PROBLEM TO SOLVE: Which of the lines below contain the string "cone"? Copy each one.

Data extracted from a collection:

-*-

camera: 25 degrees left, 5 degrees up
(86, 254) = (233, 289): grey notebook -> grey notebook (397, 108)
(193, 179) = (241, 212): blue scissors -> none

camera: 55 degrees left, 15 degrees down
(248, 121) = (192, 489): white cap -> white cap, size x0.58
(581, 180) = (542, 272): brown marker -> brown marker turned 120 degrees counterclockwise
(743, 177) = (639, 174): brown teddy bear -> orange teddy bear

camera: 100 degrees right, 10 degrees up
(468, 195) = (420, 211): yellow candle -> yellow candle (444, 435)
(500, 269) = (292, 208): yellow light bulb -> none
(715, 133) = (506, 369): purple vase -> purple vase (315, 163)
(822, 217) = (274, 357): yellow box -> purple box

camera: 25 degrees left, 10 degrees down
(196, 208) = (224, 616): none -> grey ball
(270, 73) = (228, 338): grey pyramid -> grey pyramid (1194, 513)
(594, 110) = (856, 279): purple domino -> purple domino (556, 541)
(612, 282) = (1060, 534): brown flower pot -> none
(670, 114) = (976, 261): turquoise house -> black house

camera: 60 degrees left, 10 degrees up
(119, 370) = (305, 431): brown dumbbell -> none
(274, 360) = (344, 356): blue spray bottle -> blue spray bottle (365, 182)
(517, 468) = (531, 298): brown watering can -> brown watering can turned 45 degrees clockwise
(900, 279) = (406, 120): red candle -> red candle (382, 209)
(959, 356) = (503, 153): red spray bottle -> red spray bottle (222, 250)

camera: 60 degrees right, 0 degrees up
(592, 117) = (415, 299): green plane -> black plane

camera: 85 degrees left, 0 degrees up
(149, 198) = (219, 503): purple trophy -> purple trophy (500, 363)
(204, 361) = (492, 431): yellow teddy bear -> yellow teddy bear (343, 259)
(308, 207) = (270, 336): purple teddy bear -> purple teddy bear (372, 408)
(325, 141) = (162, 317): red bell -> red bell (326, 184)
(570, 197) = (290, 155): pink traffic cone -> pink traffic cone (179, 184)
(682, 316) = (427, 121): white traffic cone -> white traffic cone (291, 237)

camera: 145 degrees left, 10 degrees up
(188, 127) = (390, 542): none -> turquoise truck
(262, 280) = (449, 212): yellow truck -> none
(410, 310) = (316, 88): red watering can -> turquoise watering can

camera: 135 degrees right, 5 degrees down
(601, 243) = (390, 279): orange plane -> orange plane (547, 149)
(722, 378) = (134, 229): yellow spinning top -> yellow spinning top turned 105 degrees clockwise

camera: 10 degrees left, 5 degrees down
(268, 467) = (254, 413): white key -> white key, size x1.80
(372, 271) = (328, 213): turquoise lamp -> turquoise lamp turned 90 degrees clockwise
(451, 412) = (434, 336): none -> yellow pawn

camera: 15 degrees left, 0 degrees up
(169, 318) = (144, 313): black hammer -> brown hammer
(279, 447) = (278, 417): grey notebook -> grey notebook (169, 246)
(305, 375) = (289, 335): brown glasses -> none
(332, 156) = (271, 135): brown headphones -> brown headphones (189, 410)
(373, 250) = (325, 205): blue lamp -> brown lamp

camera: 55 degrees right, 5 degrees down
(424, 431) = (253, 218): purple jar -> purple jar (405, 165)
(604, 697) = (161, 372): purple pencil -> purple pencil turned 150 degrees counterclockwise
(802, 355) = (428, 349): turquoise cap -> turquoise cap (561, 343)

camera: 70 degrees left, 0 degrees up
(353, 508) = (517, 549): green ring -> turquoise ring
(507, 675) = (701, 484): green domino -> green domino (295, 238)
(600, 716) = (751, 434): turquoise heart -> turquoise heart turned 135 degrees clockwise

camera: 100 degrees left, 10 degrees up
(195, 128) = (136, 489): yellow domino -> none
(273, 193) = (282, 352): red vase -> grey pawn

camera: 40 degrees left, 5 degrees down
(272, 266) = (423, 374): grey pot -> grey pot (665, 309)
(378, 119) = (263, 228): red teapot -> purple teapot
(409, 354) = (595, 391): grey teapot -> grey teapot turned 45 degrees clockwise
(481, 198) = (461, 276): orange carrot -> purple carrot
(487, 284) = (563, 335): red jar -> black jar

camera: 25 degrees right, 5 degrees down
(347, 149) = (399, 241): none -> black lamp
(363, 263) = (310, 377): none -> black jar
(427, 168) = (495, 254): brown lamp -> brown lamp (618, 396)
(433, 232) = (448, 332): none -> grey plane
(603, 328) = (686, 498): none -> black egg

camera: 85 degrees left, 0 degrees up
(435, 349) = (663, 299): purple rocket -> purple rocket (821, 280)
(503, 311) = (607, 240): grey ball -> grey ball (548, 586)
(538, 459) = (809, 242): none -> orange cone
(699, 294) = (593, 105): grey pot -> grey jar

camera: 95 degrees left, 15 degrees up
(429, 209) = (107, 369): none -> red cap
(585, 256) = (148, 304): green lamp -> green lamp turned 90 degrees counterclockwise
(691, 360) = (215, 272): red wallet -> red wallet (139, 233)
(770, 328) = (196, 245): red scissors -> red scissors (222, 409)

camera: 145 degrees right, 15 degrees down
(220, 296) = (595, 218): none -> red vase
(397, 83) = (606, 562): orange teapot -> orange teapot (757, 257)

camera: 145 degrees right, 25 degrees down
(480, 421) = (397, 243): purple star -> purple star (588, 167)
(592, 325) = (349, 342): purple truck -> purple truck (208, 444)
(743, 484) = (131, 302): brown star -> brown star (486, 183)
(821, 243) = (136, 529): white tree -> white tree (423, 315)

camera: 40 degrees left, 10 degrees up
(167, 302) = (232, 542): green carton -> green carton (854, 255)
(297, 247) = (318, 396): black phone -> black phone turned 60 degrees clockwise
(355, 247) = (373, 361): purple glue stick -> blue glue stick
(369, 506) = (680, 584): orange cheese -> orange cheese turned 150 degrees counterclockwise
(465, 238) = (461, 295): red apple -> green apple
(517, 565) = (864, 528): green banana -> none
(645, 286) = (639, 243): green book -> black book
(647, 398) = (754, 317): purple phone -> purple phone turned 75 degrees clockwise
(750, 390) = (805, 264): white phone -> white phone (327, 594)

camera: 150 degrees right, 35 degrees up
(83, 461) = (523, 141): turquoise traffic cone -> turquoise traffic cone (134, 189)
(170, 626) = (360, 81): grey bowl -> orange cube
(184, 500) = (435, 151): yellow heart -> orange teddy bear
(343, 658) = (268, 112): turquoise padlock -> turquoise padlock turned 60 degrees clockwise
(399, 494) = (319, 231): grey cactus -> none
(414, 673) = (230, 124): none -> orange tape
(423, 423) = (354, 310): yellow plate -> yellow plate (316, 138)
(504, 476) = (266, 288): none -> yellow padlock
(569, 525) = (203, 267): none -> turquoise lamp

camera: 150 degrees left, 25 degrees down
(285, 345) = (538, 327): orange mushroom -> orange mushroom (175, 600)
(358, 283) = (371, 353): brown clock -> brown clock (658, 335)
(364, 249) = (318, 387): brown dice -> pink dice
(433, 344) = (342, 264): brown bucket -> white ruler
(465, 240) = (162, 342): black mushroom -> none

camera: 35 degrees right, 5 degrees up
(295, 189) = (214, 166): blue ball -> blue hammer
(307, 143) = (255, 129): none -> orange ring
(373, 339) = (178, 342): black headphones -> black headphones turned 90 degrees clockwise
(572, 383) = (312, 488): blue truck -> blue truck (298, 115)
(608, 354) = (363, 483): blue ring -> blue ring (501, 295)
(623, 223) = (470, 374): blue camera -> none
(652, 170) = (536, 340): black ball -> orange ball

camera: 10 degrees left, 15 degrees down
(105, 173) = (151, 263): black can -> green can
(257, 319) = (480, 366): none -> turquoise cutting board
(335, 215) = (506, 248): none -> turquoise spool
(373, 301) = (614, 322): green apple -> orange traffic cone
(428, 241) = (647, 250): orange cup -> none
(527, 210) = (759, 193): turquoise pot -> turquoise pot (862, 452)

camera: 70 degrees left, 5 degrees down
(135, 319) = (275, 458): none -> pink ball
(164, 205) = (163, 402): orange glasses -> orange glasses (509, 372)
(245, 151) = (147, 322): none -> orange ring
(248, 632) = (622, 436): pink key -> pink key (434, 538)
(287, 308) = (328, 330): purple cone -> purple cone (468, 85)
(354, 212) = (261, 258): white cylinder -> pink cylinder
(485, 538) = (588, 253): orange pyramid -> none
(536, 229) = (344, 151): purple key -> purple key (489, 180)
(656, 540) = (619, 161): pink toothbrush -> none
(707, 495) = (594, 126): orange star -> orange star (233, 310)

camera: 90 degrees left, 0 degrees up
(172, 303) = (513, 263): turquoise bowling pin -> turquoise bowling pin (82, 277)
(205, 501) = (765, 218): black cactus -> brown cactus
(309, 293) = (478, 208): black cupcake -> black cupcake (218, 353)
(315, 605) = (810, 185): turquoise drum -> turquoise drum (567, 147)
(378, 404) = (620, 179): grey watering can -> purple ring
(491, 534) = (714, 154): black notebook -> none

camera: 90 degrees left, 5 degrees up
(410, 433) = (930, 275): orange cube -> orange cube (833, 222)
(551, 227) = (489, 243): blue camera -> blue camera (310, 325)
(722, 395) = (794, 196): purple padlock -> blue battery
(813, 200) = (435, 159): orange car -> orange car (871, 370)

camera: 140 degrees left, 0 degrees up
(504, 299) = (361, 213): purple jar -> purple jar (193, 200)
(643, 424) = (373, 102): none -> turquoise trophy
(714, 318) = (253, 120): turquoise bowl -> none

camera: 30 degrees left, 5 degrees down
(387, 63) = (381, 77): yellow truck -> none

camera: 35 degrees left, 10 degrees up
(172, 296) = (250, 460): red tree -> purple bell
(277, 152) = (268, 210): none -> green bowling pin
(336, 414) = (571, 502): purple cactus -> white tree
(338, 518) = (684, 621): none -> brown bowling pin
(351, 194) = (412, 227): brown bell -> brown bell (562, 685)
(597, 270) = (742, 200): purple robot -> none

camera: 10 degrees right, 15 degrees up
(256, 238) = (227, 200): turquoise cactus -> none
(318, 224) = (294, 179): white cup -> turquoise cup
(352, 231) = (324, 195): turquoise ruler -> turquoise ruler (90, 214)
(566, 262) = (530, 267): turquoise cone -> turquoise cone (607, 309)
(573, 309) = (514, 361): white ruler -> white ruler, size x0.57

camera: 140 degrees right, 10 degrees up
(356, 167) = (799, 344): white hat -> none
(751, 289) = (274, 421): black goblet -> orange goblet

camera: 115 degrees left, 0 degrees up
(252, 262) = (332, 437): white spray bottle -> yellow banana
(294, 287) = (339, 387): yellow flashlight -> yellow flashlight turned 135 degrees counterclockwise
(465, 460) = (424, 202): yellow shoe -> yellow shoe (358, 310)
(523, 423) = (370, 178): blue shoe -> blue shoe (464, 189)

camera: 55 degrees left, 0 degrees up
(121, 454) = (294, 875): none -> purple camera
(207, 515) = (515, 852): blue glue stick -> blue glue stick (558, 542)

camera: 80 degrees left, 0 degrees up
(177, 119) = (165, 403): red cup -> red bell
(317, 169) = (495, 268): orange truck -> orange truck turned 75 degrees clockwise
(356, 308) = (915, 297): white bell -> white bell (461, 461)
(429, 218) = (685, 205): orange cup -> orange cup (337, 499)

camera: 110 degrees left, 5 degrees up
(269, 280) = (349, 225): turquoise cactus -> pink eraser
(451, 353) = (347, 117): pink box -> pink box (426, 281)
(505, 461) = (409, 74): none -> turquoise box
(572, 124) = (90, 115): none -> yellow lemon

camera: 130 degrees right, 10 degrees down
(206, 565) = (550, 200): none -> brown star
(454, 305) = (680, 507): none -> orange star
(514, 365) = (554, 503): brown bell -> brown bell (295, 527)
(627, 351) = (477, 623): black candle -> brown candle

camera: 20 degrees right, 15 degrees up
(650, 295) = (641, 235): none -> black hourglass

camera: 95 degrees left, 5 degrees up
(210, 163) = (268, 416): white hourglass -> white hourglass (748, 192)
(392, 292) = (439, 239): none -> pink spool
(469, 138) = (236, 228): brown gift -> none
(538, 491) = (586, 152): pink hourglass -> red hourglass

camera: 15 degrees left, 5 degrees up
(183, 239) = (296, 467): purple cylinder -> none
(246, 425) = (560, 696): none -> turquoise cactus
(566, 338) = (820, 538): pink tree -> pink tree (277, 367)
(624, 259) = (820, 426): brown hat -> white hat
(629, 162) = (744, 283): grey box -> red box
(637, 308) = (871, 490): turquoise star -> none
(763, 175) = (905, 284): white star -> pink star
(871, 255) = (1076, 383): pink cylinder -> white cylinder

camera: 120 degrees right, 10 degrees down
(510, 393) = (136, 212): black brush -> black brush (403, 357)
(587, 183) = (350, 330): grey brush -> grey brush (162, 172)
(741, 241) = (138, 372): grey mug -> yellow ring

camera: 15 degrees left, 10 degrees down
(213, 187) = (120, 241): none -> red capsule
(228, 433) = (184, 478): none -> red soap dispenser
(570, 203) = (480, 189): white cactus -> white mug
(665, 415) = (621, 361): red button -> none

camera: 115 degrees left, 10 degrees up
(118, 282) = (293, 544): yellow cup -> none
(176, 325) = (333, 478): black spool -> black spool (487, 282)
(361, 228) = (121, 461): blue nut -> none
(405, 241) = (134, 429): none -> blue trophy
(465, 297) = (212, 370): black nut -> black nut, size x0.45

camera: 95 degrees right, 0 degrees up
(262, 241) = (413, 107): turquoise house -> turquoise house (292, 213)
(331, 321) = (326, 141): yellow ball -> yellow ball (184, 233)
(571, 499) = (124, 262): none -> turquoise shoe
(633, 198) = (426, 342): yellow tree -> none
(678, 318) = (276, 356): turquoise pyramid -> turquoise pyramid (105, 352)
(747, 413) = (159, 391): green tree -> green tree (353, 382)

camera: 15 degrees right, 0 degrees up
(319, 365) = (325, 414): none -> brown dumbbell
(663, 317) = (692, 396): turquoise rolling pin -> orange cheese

-*-

RESPONSE TO THIS TASK:
(570, 197) = (290, 155): pink traffic cone -> pink traffic cone (179, 184)
(682, 316) = (427, 121): white traffic cone -> white traffic cone (291, 237)
(538, 459) = (809, 242): none -> orange cone
(83, 461) = (523, 141): turquoise traffic cone -> turquoise traffic cone (134, 189)
(373, 301) = (614, 322): green apple -> orange traffic cone
(287, 308) = (328, 330): purple cone -> purple cone (468, 85)
(566, 262) = (530, 267): turquoise cone -> turquoise cone (607, 309)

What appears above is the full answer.